Please set down, word for word, each line from the one containing "[518,78,622,148]" through the final line of the records below, both included, and nothing else.
Segment Start: RECORDS SHOWN
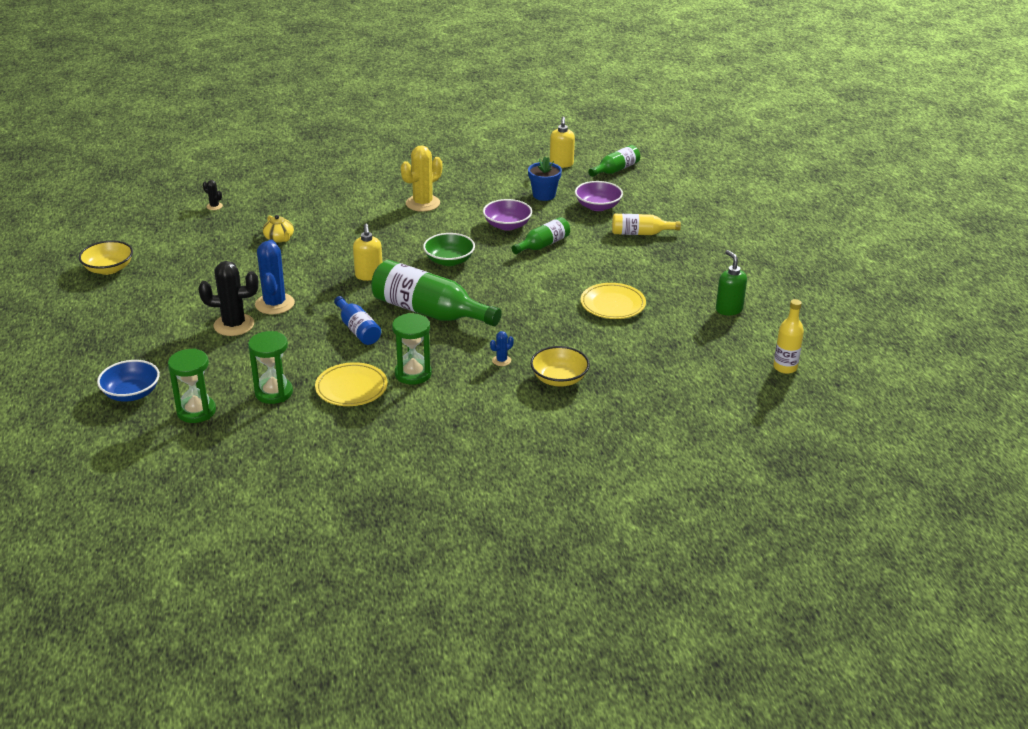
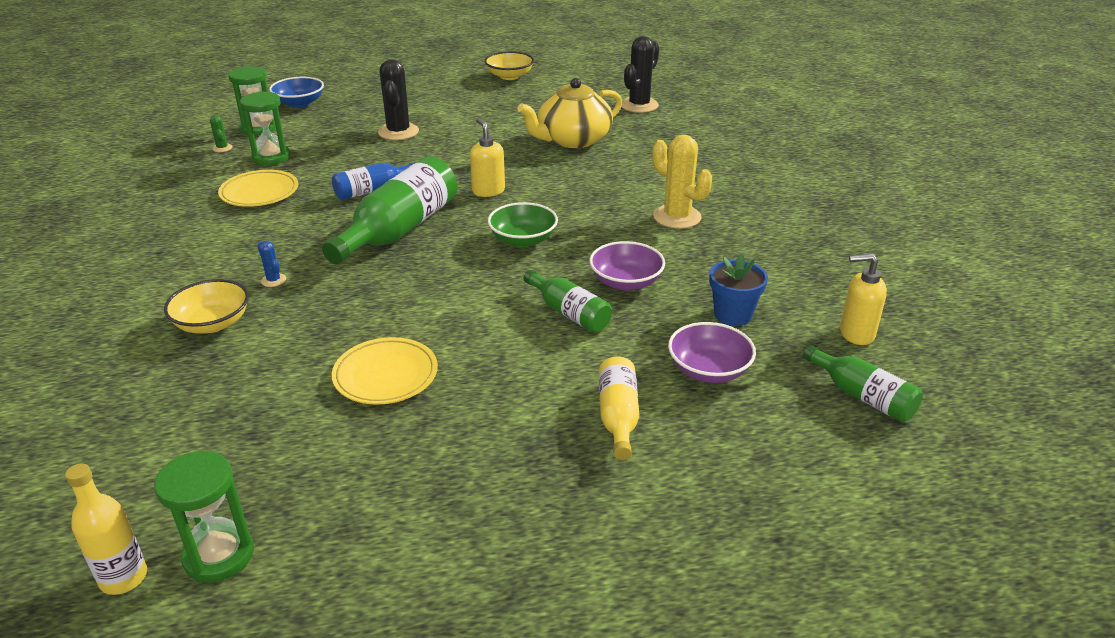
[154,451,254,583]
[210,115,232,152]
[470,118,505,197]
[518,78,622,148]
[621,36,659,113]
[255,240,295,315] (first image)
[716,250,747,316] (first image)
Segment End: RECORDS SHOWN
*SOLUTION FOR THIS PROBLEM:*
[518,78,622,148]
[621,36,659,113]
[255,240,295,315] (first image)
[716,250,747,316] (first image)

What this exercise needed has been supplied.